_MATERIAL FOR THIS TASK_.
════════════════
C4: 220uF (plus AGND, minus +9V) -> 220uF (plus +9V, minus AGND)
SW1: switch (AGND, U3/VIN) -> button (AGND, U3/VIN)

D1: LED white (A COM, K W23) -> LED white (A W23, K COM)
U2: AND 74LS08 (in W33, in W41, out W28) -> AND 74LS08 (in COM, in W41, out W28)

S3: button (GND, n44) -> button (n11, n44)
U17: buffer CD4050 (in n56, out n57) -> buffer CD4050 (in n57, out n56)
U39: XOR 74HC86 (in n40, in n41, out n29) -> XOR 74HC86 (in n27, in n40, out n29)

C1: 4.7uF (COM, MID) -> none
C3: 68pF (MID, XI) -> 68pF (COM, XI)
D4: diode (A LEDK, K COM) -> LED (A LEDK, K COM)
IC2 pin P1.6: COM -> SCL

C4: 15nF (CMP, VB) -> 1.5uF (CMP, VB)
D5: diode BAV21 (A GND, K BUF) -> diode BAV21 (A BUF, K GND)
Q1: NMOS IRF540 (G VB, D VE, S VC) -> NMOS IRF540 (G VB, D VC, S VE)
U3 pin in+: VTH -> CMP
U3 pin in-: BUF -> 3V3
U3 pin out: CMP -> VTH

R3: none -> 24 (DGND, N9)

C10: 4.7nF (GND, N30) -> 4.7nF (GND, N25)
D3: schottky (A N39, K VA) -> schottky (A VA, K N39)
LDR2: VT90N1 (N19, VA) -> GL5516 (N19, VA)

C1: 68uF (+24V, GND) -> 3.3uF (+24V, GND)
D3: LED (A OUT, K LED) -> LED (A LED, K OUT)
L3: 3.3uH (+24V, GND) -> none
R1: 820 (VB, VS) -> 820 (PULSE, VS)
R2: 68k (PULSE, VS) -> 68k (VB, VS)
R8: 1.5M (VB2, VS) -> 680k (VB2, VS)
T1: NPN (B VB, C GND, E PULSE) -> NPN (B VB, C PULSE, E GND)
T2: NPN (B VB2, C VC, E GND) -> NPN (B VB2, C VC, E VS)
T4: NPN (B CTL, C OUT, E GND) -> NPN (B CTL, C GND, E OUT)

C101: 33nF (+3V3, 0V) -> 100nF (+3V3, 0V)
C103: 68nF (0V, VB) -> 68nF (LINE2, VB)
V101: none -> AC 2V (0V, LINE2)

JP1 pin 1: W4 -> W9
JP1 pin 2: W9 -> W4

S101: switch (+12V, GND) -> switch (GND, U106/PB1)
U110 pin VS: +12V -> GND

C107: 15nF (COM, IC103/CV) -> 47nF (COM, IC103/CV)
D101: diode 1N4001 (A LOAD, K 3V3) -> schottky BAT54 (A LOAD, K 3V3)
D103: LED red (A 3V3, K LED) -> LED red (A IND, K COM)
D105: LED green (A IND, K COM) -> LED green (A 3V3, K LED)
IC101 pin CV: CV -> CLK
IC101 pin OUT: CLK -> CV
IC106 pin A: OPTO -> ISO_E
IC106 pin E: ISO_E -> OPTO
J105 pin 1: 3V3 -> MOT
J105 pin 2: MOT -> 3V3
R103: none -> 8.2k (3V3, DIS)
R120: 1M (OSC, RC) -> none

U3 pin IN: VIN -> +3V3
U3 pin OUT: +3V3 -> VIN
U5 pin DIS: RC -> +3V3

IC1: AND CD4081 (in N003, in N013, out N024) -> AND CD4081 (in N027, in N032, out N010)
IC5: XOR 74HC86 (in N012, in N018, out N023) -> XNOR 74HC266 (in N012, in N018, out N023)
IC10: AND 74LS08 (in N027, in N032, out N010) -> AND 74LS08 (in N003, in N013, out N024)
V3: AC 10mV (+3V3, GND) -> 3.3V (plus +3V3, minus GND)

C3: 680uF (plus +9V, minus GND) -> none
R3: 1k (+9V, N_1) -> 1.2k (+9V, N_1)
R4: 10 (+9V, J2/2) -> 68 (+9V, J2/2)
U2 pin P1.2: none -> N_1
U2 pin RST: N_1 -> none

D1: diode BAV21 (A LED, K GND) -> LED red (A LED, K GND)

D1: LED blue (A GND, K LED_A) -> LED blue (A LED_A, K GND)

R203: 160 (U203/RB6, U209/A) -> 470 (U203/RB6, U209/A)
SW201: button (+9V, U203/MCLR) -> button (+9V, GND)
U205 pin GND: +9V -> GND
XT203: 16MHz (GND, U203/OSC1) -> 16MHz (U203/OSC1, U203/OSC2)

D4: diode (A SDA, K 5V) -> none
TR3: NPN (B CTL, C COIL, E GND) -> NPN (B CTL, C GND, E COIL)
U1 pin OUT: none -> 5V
════════════════
_WORK REQUIRED_. Your reply should be the material above, repeated word for word.

_ANSWER TO THIS TASK_.
C4: 220uF (plus AGND, minus +9V) -> 220uF (plus +9V, minus AGND)
SW1: switch (AGND, U3/VIN) -> button (AGND, U3/VIN)

D1: LED white (A COM, K W23) -> LED white (A W23, K COM)
U2: AND 74LS08 (in W33, in W41, out W28) -> AND 74LS08 (in COM, in W41, out W28)

S3: button (GND, n44) -> button (n11, n44)
U17: buffer CD4050 (in n56, out n57) -> buffer CD4050 (in n57, out n56)
U39: XOR 74HC86 (in n40, in n41, out n29) -> XOR 74HC86 (in n27, in n40, out n29)

C1: 4.7uF (COM, MID) -> none
C3: 68pF (MID, XI) -> 68pF (COM, XI)
D4: diode (A LEDK, K COM) -> LED (A LEDK, K COM)
IC2 pin P1.6: COM -> SCL

C4: 15nF (CMP, VB) -> 1.5uF (CMP, VB)
D5: diode BAV21 (A GND, K BUF) -> diode BAV21 (A BUF, K GND)
Q1: NMOS IRF540 (G VB, D VE, S VC) -> NMOS IRF540 (G VB, D VC, S VE)
U3 pin in+: VTH -> CMP
U3 pin in-: BUF -> 3V3
U3 pin out: CMP -> VTH

R3: none -> 24 (DGND, N9)

C10: 4.7nF (GND, N30) -> 4.7nF (GND, N25)
D3: schottky (A N39, K VA) -> schottky (A VA, K N39)
LDR2: VT90N1 (N19, VA) -> GL5516 (N19, VA)

C1: 68uF (+24V, GND) -> 3.3uF (+24V, GND)
D3: LED (A OUT, K LED) -> LED (A LED, K OUT)
L3: 3.3uH (+24V, GND) -> none
R1: 820 (VB, VS) -> 820 (PULSE, VS)
R2: 68k (PULSE, VS) -> 68k (VB, VS)
R8: 1.5M (VB2, VS) -> 680k (VB2, VS)
T1: NPN (B VB, C GND, E PULSE) -> NPN (B VB, C PULSE, E GND)
T2: NPN (B VB2, C VC, E GND) -> NPN (B VB2, C VC, E VS)
T4: NPN (B CTL, C OUT, E GND) -> NPN (B CTL, C GND, E OUT)

C101: 33nF (+3V3, 0V) -> 100nF (+3V3, 0V)
C103: 68nF (0V, VB) -> 68nF (LINE2, VB)
V101: none -> AC 2V (0V, LINE2)

JP1 pin 1: W4 -> W9
JP1 pin 2: W9 -> W4

S101: switch (+12V, GND) -> switch (GND, U106/PB1)
U110 pin VS: +12V -> GND

C107: 15nF (COM, IC103/CV) -> 47nF (COM, IC103/CV)
D101: diode 1N4001 (A LOAD, K 3V3) -> schottky BAT54 (A LOAD, K 3V3)
D103: LED red (A 3V3, K LED) -> LED red (A IND, K COM)
D105: LED green (A IND, K COM) -> LED green (A 3V3, K LED)
IC101 pin CV: CV -> CLK
IC101 pin OUT: CLK -> CV
IC106 pin A: OPTO -> ISO_E
IC106 pin E: ISO_E -> OPTO
J105 pin 1: 3V3 -> MOT
J105 pin 2: MOT -> 3V3
R103: none -> 8.2k (3V3, DIS)
R120: 1M (OSC, RC) -> none

U3 pin IN: VIN -> +3V3
U3 pin OUT: +3V3 -> VIN
U5 pin DIS: RC -> +3V3

IC1: AND CD4081 (in N003, in N013, out N024) -> AND CD4081 (in N027, in N032, out N010)
IC5: XOR 74HC86 (in N012, in N018, out N023) -> XNOR 74HC266 (in N012, in N018, out N023)
IC10: AND 74LS08 (in N027, in N032, out N010) -> AND 74LS08 (in N003, in N013, out N024)
V3: AC 10mV (+3V3, GND) -> 3.3V (plus +3V3, minus GND)

C3: 680uF (plus +9V, minus GND) -> none
R3: 1k (+9V, N_1) -> 1.2k (+9V, N_1)
R4: 10 (+9V, J2/2) -> 68 (+9V, J2/2)
U2 pin P1.2: none -> N_1
U2 pin RST: N_1 -> none

D1: diode BAV21 (A LED, K GND) -> LED red (A LED, K GND)

D1: LED blue (A GND, K LED_A) -> LED blue (A LED_A, K GND)

R203: 160 (U203/RB6, U209/A) -> 470 (U203/RB6, U209/A)
SW201: button (+9V, U203/MCLR) -> button (+9V, GND)
U205 pin GND: +9V -> GND
XT203: 16MHz (GND, U203/OSC1) -> 16MHz (U203/OSC1, U203/OSC2)

D4: diode (A SDA, K 5V) -> none
TR3: NPN (B CTL, C COIL, E GND) -> NPN (B CTL, C GND, E COIL)
U1 pin OUT: none -> 5V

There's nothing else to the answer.